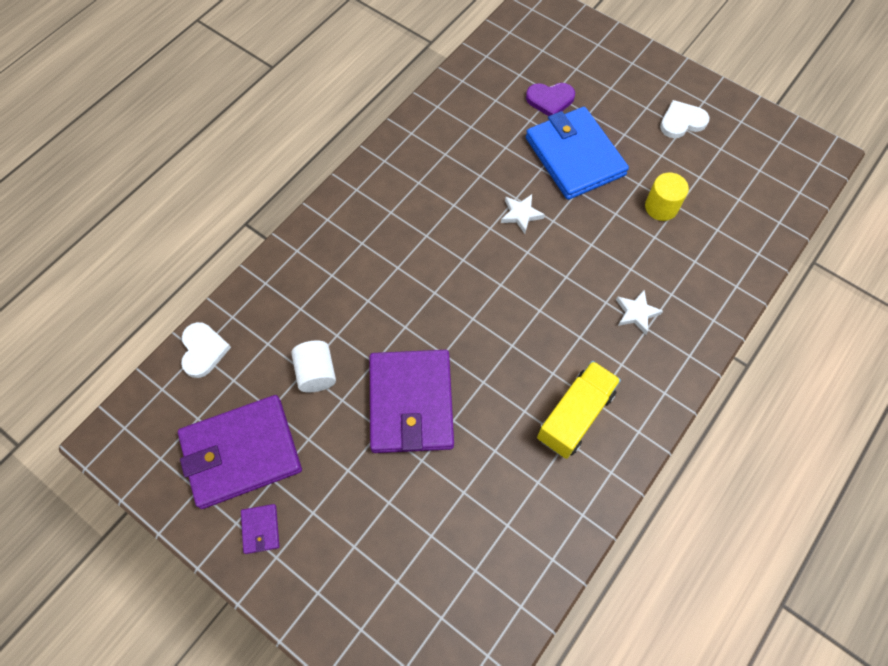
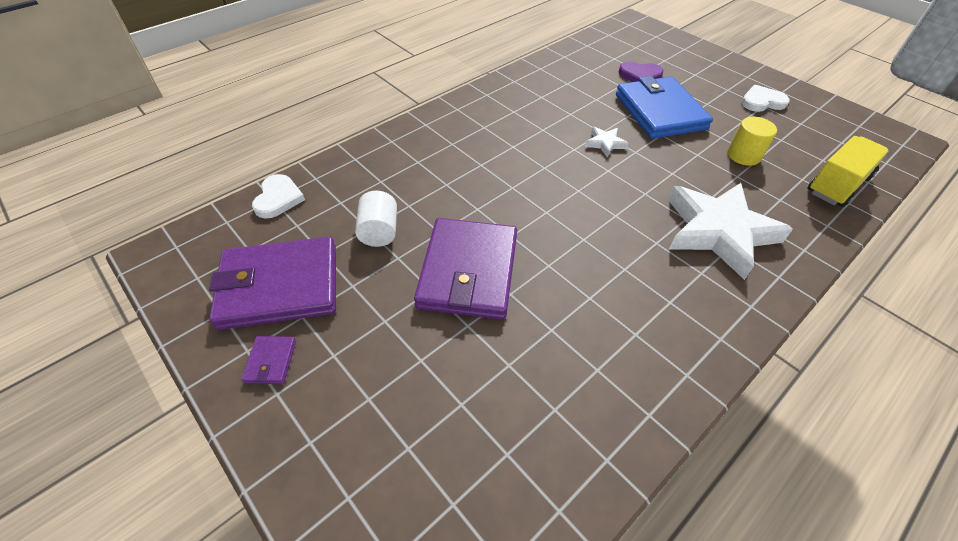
camera: 10 degrees right, 15 degrees down
yellow truck [537,361,621,459] -> yellow truck moved to [807,136,889,207]
white star [616,290,663,334] -> white star [668,183,793,280], size x2.37

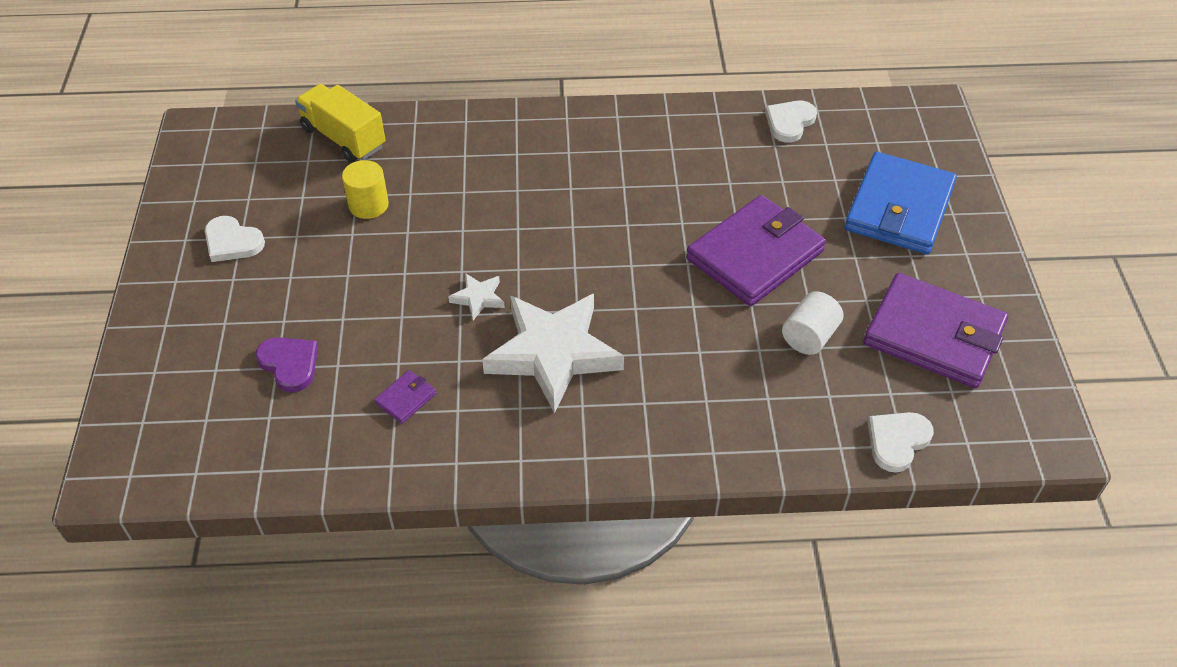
camera: 140 degrees left, 0 degrees up
purple wallet [241,336,296,384] -> purple wallet moved to [374,370,436,424]
blue wallet [616,76,713,139] -> blue wallet moved to [844,152,957,254]
white star [668,183,793,280] -> white star moved to [482,294,624,413]
yellow truck [807,136,889,207] -> yellow truck turned 45 degrees clockwise [295,84,386,162]
none -> white heart [765,101,817,143]

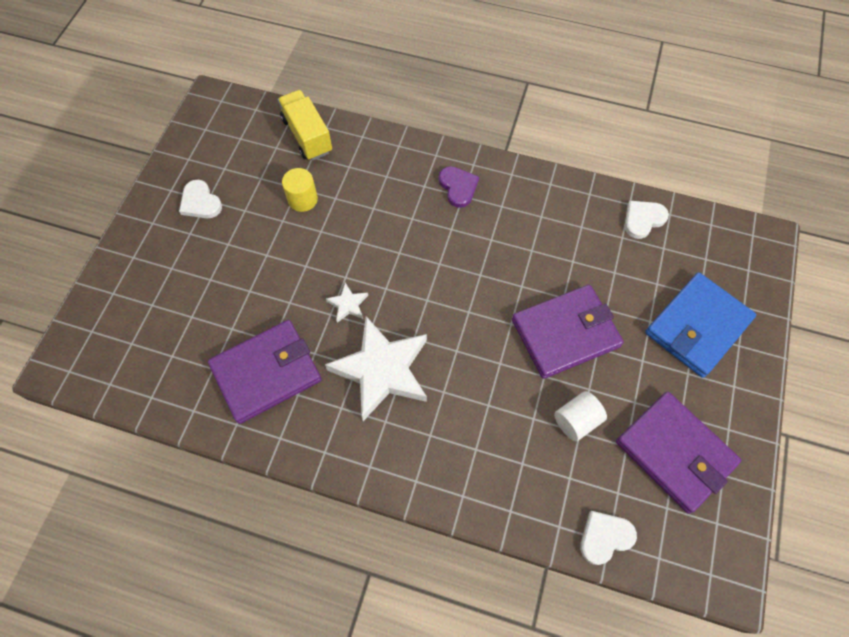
camera: 20 degrees right, 15 degrees up
purple heart [256,337,318,393] -> purple heart moved to [439,166,479,208]
purple wallet [374,370,436,424] -> purple wallet [208,320,322,424], size x2.50

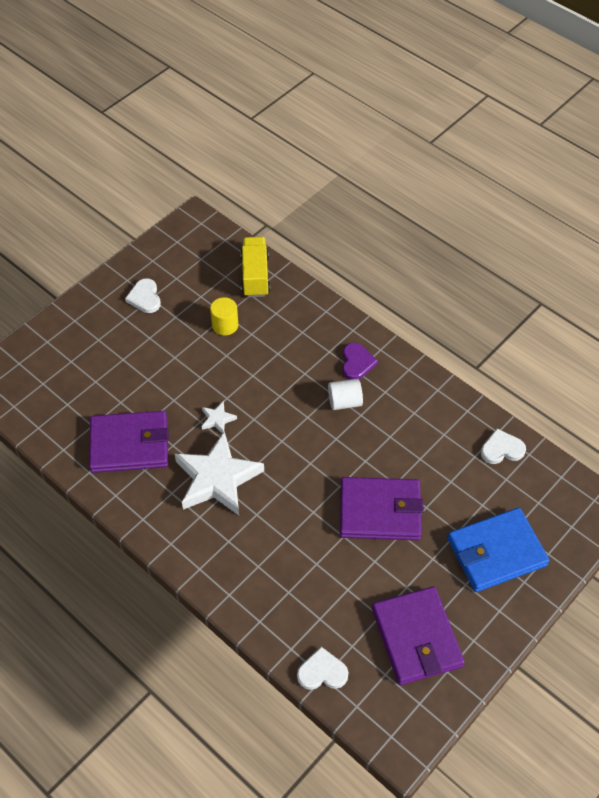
camera: 25 degrees right, 10 degrees down
white cylinder [554,391,607,441] -> white cylinder moved to [328,379,363,410]

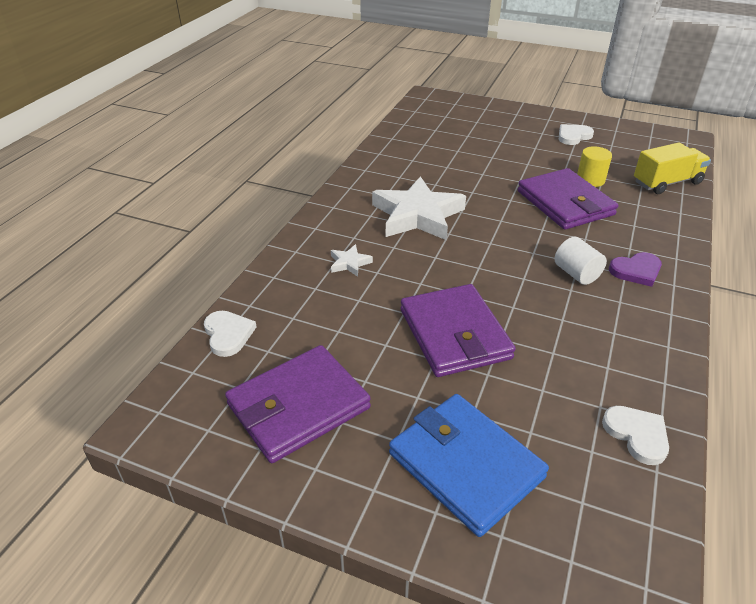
camera: 70 degrees right, 15 degrees down
purple wallet [89,411,169,473] -> purple wallet moved to [518,168,618,230]
white star [202,401,237,434] -> white star moved to [331,244,373,277]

> _WHAT YOU ARE ASKED TO DO_
Output the records above exactly; leave out the pictures.

> _EXPECTED ANSWER_
camera: 10 degrees right, 15 degrees down
yellow truck [537,361,621,459] -> yellow truck moved to [807,136,889,207]
white star [616,290,663,334] -> white star [668,183,793,280], size x2.37

camera: 140 degrees left, 0 degrees up
purple wallet [241,336,296,384] -> purple wallet moved to [374,370,436,424]
blue wallet [616,76,713,139] -> blue wallet moved to [844,152,957,254]
white star [668,183,793,280] -> white star moved to [482,294,624,413]
yellow truck [807,136,889,207] -> yellow truck turned 45 degrees clockwise [295,84,386,162]
none -> white heart [765,101,817,143]

camera: 20 degrees right, 15 degrees up
purple heart [256,337,318,393] -> purple heart moved to [439,166,479,208]
purple wallet [374,370,436,424] -> purple wallet [208,320,322,424], size x2.50

camera: 25 degrees right, 10 degrees down
white cylinder [554,391,607,441] -> white cylinder moved to [328,379,363,410]

camera: 70 degrees right, 15 degrees down
purple wallet [89,411,169,473] -> purple wallet moved to [518,168,618,230]
white star [202,401,237,434] -> white star moved to [331,244,373,277]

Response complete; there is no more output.